Repeat exactly the lines below that lie between the line with "SOIL pin AO: GP4 -> GP26" and the line with "DIGITS: HT16K33 -> TM1650", counting both of those lines as part of the answer.

----- Data supplied

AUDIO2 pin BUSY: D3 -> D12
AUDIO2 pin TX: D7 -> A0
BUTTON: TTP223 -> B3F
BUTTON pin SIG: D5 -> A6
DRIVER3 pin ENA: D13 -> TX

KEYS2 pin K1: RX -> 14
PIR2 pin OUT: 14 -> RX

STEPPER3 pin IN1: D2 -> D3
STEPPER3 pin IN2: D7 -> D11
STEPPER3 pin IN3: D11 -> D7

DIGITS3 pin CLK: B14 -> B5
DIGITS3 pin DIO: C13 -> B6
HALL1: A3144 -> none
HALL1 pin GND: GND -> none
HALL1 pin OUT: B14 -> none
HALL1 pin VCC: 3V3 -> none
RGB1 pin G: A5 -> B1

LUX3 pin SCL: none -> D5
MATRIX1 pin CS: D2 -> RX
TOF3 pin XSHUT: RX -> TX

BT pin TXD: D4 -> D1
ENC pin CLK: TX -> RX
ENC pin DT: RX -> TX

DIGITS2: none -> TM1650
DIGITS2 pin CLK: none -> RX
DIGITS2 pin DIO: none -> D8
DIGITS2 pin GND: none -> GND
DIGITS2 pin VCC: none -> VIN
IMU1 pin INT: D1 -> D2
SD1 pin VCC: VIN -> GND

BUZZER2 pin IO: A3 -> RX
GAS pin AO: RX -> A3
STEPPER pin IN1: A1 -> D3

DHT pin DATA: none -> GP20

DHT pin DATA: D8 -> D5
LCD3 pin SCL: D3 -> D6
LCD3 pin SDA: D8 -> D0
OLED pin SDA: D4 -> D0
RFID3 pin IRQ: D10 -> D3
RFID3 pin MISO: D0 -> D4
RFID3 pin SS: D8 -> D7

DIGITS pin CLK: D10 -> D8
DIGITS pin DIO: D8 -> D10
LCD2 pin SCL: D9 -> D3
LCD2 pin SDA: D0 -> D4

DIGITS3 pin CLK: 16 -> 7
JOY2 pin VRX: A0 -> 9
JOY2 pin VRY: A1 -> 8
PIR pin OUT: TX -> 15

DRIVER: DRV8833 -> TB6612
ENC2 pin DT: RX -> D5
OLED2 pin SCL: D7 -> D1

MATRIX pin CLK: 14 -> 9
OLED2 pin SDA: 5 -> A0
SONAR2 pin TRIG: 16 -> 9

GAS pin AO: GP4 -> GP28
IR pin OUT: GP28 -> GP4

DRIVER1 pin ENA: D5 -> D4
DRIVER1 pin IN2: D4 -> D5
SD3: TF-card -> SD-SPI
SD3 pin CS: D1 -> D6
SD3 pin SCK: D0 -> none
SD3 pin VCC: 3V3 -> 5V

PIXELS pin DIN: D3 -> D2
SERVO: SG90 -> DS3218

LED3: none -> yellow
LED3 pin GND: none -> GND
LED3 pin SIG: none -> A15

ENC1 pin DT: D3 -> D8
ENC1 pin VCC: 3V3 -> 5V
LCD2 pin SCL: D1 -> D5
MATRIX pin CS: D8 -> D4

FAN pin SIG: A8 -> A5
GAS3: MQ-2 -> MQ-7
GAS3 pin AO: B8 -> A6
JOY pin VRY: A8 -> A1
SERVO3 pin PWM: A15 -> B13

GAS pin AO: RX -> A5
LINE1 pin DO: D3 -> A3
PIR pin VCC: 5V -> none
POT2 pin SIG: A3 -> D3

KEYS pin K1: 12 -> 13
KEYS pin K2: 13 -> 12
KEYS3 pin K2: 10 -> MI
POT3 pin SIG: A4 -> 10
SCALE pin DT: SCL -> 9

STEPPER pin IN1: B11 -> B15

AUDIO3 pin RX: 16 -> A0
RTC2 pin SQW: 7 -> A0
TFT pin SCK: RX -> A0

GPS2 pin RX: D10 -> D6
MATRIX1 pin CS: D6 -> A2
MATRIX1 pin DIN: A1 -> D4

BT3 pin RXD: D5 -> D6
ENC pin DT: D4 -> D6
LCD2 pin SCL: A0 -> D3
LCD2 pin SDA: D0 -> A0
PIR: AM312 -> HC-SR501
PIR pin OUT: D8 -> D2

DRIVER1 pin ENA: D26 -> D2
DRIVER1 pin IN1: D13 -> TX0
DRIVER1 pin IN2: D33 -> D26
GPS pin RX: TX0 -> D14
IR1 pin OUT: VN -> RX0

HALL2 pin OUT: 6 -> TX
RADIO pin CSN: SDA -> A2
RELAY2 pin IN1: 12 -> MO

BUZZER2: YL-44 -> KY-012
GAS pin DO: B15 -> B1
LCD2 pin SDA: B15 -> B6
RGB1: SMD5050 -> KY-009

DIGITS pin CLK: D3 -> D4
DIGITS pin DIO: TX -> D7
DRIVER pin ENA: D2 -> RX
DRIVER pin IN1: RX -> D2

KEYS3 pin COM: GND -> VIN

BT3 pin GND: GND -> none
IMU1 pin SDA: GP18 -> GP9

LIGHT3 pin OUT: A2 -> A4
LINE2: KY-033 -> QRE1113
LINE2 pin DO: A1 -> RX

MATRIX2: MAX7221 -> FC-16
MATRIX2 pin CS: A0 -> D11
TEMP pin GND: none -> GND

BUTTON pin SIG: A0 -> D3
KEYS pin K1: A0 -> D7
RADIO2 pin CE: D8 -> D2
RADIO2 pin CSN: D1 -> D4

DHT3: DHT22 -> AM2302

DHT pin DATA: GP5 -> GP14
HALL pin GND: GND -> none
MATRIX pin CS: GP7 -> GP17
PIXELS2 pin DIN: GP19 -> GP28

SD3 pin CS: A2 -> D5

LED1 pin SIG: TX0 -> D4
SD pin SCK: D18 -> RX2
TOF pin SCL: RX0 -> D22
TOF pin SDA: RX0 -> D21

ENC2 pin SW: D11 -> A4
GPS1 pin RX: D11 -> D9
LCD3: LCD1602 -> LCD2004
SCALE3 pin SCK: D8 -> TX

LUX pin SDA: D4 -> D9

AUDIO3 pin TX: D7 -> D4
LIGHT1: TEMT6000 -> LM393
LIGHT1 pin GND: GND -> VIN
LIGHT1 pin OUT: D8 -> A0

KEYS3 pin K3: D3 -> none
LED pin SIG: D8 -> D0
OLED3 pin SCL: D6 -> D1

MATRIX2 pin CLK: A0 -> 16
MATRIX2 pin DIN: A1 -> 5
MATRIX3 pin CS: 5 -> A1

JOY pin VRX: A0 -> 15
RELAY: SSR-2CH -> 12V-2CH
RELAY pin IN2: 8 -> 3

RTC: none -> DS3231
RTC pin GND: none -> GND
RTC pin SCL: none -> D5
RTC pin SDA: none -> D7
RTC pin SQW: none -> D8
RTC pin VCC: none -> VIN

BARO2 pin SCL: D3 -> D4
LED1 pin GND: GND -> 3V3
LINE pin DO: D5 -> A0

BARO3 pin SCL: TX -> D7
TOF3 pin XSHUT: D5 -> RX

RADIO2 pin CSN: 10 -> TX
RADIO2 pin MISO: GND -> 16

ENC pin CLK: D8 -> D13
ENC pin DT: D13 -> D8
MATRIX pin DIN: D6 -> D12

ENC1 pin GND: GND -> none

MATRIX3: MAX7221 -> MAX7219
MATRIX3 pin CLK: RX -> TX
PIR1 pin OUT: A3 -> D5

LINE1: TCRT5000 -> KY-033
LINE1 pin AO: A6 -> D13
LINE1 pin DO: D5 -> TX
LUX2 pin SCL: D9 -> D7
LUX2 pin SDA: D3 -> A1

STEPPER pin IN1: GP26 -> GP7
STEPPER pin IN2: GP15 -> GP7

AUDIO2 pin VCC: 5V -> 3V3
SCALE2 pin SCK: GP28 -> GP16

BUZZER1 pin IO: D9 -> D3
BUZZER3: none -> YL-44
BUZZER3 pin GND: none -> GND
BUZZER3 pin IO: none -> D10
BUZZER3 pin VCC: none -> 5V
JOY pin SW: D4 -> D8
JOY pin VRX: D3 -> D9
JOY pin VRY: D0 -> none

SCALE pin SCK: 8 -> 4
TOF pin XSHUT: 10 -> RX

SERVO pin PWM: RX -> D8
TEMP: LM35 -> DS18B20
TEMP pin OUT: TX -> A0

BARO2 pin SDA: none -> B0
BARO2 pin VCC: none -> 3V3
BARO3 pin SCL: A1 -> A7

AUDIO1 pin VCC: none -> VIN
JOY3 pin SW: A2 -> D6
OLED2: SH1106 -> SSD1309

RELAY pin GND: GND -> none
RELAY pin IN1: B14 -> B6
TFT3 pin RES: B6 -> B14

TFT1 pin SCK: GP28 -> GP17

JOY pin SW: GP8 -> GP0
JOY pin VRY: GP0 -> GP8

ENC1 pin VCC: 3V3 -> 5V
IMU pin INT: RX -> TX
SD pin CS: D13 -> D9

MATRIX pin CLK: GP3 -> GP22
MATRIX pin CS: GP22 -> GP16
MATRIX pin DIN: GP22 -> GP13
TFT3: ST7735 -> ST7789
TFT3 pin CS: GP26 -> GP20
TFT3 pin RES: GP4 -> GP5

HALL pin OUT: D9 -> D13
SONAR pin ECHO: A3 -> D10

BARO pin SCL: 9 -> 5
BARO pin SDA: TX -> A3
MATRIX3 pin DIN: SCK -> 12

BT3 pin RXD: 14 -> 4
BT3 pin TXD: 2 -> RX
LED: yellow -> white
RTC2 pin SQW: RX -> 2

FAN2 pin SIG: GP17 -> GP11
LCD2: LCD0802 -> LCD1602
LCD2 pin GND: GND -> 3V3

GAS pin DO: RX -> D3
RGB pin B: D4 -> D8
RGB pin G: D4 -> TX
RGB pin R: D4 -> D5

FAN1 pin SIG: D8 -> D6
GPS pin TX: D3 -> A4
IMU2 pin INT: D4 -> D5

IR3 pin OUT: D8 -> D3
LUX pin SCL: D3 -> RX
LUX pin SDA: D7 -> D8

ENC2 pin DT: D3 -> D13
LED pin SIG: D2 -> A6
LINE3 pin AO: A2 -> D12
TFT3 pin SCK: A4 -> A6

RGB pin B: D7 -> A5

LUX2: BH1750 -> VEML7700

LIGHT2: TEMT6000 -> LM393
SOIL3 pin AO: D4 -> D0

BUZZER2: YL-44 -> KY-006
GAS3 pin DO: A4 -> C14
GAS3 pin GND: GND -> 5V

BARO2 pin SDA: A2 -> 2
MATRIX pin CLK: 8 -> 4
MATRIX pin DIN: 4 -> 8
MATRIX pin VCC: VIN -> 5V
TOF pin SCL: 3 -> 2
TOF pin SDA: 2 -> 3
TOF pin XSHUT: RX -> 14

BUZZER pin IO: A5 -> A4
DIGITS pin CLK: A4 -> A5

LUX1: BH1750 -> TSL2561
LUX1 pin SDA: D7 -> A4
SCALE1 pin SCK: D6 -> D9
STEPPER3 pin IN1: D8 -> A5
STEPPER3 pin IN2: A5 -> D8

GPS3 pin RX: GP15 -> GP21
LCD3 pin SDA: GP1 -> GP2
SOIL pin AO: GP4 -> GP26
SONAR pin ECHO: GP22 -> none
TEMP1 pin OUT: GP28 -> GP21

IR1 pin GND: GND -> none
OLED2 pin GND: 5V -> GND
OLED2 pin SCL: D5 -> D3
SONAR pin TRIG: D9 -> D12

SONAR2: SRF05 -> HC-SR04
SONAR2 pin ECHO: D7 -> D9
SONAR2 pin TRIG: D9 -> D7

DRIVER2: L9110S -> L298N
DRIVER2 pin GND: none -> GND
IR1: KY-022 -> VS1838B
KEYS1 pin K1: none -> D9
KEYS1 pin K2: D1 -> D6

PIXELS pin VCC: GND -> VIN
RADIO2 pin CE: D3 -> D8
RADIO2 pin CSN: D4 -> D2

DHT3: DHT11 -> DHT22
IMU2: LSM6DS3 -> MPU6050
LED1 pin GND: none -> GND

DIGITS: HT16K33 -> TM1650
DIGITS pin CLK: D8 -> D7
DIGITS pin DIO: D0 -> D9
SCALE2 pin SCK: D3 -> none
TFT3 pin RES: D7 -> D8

----------

- **Worked solution**
SOIL pin AO: GP4 -> GP26
SONAR pin ECHO: GP22 -> none
TEMP1 pin OUT: GP28 -> GP21

IR1 pin GND: GND -> none
OLED2 pin GND: 5V -> GND
OLED2 pin SCL: D5 -> D3
SONAR pin TRIG: D9 -> D12

SONAR2: SRF05 -> HC-SR04
SONAR2 pin ECHO: D7 -> D9
SONAR2 pin TRIG: D9 -> D7

DRIVER2: L9110S -> L298N
DRIVER2 pin GND: none -> GND
IR1: KY-022 -> VS1838B
KEYS1 pin K1: none -> D9
KEYS1 pin K2: D1 -> D6

PIXELS pin VCC: GND -> VIN
RADIO2 pin CE: D3 -> D8
RADIO2 pin CSN: D4 -> D2

DHT3: DHT11 -> DHT22
IMU2: LSM6DS3 -> MPU6050
LED1 pin GND: none -> GND

DIGITS: HT16K33 -> TM1650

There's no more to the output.